(Revision comparison data)
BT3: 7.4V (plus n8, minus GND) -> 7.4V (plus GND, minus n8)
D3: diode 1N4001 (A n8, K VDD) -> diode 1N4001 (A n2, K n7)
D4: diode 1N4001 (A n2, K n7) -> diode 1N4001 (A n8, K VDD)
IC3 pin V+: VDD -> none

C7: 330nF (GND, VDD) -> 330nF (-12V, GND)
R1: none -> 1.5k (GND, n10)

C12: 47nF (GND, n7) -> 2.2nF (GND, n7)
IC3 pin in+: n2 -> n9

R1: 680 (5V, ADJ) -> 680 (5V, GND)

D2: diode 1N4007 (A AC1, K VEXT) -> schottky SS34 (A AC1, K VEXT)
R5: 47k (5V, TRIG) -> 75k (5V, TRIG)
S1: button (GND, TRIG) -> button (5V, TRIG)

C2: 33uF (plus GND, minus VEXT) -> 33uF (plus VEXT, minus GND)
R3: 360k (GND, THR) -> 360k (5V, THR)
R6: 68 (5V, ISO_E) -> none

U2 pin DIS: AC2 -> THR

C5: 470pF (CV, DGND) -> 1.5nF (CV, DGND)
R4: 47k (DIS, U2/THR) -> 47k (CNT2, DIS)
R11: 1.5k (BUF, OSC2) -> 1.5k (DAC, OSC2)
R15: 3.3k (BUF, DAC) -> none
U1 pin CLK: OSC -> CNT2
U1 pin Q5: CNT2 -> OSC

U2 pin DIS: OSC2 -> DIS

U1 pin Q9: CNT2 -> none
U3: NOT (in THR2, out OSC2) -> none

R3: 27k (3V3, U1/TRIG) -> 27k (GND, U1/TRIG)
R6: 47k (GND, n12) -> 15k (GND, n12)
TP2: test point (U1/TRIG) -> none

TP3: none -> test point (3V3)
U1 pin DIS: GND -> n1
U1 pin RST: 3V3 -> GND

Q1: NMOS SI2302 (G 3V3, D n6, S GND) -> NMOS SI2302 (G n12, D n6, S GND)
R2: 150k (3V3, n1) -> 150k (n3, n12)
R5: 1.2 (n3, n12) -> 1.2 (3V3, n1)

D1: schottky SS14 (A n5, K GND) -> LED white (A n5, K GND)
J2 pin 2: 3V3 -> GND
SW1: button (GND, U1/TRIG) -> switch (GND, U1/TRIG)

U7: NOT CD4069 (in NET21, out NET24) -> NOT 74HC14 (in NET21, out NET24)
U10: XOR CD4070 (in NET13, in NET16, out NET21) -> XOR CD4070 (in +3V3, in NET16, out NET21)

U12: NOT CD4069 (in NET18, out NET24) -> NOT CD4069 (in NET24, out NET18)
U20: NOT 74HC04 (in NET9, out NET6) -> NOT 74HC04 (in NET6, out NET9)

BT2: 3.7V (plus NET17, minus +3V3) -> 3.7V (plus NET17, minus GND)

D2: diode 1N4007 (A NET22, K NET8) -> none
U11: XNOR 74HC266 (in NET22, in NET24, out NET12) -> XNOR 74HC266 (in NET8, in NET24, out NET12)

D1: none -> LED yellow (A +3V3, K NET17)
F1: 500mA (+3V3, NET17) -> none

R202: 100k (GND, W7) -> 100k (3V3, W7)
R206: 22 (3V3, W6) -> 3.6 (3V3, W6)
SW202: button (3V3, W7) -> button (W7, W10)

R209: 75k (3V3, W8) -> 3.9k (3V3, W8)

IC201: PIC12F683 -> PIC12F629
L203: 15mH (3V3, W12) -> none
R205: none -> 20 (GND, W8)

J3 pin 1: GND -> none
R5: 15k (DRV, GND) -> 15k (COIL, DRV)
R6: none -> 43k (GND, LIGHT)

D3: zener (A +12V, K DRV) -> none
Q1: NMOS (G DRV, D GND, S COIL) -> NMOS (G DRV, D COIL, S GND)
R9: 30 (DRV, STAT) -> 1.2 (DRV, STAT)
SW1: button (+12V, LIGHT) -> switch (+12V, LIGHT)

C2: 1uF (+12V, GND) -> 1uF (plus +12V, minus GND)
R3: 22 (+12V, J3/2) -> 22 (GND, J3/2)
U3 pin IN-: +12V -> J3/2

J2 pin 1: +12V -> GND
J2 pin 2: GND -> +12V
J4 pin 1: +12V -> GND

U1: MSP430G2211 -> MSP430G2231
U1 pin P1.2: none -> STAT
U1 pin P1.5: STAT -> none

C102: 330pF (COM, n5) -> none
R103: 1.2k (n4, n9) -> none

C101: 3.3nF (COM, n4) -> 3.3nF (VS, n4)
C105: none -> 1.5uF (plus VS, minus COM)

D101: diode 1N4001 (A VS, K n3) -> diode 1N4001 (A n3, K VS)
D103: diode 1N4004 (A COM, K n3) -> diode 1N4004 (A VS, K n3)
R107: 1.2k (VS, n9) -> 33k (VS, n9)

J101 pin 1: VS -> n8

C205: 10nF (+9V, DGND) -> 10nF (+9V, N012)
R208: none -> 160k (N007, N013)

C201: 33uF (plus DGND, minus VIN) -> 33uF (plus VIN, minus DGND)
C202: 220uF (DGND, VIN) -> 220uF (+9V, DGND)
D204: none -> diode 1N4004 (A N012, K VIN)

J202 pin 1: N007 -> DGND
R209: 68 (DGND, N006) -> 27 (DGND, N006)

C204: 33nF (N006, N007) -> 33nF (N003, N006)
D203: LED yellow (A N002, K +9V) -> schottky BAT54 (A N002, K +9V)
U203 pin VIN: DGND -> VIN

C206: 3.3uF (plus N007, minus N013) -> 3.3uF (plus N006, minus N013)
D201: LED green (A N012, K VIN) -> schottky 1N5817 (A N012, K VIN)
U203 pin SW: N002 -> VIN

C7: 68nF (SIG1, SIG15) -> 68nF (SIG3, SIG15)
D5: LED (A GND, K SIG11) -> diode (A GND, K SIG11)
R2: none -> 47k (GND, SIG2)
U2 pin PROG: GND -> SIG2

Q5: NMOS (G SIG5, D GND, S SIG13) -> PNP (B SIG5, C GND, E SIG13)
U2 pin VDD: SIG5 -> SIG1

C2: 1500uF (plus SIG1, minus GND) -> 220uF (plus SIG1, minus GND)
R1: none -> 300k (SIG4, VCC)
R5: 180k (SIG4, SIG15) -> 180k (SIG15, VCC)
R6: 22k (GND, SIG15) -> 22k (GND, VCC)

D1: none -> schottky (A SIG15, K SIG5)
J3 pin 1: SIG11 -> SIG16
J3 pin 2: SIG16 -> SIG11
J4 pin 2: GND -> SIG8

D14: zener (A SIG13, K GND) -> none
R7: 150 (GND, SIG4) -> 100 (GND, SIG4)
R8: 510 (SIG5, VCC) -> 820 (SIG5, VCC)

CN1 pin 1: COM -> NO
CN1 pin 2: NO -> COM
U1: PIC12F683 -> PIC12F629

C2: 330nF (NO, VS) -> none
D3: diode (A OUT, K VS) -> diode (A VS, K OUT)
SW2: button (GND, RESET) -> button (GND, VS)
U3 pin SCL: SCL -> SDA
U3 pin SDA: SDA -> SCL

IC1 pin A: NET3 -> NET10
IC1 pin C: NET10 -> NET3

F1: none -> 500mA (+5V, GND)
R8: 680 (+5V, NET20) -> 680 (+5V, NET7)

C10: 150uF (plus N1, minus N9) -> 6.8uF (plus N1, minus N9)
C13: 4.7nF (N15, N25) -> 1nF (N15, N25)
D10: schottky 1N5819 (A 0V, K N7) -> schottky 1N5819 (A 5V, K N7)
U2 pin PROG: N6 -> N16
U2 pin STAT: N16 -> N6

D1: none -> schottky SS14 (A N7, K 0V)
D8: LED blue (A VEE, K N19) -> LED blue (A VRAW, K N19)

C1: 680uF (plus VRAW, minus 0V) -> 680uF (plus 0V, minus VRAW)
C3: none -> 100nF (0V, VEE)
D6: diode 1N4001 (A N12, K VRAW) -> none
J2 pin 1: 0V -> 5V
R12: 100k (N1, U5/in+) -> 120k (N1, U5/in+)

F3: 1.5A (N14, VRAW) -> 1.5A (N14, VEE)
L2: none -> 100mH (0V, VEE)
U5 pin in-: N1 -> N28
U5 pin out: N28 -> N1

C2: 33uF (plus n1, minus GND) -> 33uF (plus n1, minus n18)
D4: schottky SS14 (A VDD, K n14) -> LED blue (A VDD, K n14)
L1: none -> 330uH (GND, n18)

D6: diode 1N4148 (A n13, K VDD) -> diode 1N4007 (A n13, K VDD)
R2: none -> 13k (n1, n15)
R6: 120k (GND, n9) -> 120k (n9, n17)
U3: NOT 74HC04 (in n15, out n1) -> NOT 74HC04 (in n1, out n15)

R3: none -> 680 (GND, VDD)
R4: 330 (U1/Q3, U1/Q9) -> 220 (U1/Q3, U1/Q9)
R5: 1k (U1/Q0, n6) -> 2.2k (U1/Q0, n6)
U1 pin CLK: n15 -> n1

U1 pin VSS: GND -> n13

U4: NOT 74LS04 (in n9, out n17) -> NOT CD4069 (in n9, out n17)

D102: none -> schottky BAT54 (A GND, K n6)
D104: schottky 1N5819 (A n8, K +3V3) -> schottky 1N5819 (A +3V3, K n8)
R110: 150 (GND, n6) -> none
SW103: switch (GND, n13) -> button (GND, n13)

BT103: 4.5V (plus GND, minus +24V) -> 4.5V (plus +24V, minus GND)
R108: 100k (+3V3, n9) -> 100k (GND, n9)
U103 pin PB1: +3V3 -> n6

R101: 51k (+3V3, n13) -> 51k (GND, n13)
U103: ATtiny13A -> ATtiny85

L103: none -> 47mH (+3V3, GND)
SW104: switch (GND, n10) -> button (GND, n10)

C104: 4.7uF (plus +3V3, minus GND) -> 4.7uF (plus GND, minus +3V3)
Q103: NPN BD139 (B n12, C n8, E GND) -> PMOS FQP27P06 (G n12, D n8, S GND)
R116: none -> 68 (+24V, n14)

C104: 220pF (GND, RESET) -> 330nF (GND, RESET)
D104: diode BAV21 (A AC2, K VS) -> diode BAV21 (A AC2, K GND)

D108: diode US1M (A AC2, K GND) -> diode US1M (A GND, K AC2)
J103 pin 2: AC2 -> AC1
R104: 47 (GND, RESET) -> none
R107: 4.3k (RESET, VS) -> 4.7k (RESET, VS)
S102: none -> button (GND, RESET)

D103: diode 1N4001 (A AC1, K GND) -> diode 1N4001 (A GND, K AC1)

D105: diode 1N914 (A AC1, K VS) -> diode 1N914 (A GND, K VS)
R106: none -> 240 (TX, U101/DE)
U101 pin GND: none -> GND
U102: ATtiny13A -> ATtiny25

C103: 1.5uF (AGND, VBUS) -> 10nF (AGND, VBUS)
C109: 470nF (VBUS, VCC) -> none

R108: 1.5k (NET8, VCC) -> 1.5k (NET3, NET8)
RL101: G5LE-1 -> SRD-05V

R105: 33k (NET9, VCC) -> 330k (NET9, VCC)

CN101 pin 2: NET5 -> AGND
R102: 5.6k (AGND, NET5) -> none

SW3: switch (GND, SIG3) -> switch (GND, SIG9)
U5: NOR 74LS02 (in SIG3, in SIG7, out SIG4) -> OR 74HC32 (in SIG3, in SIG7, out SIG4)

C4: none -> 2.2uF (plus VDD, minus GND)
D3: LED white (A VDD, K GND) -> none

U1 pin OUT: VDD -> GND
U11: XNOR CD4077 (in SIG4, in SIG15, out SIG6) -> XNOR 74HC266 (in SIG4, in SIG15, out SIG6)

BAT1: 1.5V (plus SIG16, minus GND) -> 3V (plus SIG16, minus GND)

• What to produce:
For each line above that includes the word "button", make a copy of that line.

• Expected answer:
S1: button (GND, TRIG) -> button (5V, TRIG)
SW1: button (GND, U1/TRIG) -> switch (GND, U1/TRIG)
SW202: button (3V3, W7) -> button (W7, W10)
SW1: button (+12V, LIGHT) -> switch (+12V, LIGHT)
SW2: button (GND, RESET) -> button (GND, VS)
SW103: switch (GND, n13) -> button (GND, n13)
SW104: switch (GND, n10) -> button (GND, n10)
S102: none -> button (GND, RESET)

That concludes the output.